Materials provided

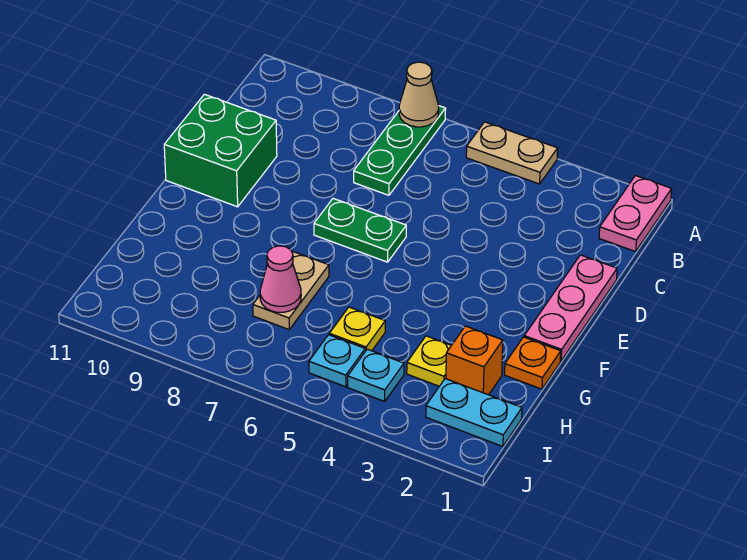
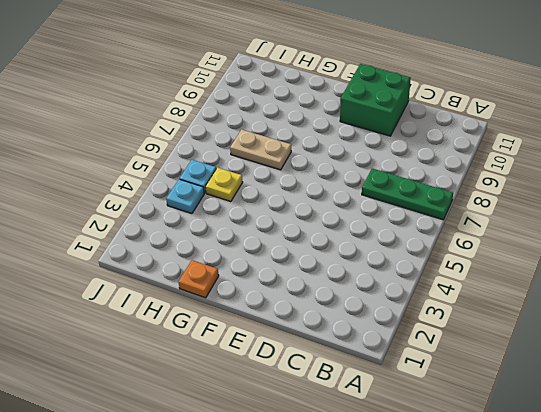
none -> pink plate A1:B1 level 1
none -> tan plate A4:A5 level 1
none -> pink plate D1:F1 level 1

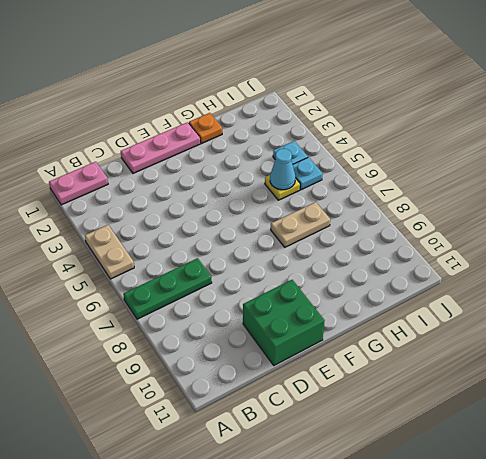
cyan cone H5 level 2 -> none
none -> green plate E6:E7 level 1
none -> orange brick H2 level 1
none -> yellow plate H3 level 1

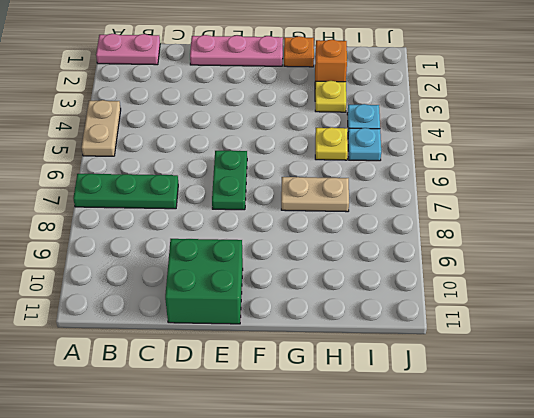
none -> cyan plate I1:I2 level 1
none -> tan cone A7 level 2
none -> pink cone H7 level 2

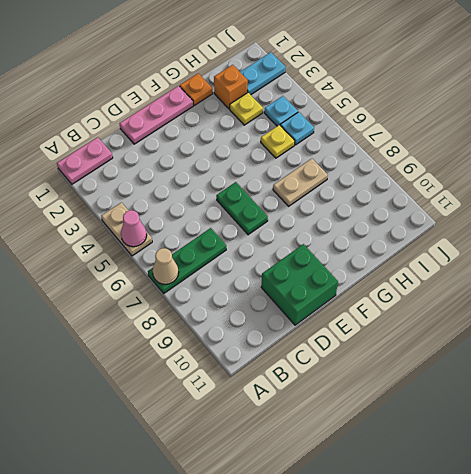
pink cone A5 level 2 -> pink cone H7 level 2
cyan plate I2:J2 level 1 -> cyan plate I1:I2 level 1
...
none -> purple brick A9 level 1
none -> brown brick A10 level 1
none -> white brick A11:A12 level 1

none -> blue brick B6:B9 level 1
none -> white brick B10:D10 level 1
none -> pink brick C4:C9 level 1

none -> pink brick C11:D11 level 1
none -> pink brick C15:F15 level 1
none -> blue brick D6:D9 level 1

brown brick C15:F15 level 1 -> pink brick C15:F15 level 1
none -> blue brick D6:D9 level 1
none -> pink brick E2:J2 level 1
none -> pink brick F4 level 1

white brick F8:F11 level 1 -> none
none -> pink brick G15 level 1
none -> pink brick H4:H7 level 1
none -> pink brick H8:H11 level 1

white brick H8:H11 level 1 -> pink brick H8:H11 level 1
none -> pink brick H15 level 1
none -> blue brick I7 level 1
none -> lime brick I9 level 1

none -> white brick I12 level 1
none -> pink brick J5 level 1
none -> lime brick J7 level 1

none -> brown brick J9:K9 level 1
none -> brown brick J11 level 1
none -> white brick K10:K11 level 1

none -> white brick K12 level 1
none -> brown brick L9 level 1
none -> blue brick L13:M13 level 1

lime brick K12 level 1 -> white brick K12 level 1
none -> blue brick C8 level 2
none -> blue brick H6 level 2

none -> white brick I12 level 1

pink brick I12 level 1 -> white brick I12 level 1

Goal of the exercise
Reproduce only the lines above spanning from the line containing "none -> pink brick H15 level 1" through the line containing "none -> brown brick J11 level 1", word for word.

Solution to the problem
none -> pink brick H15 level 1
none -> blue brick I7 level 1
none -> lime brick I9 level 1

none -> white brick I12 level 1
none -> pink brick J5 level 1
none -> lime brick J7 level 1

none -> brown brick J9:K9 level 1
none -> brown brick J11 level 1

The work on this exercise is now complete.